— Begin Entries provided —
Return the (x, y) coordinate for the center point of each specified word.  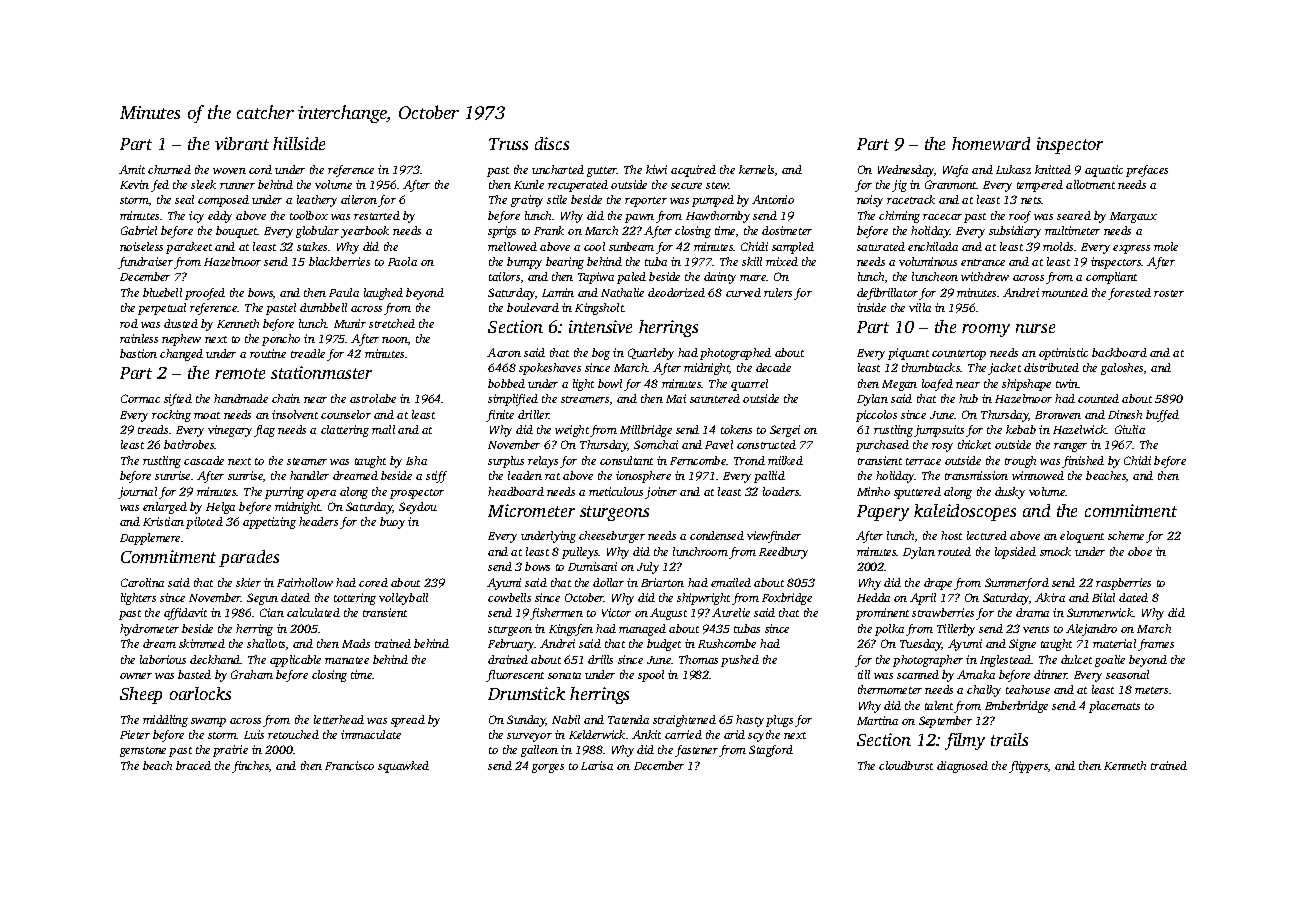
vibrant (242, 143)
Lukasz (1013, 169)
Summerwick (1100, 612)
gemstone (143, 752)
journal (137, 493)
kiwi (656, 169)
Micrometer (531, 510)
— End Entries provided —
Retype these rows word for word, omitting the picture.

Output:
Return the (x, y) coordinate for the center point of each specified word.  
vibrant (242, 143)
Lukasz (1013, 169)
Summerwick (1100, 612)
gemstone (143, 752)
journal (137, 493)
kiwi (656, 169)
Micrometer (531, 510)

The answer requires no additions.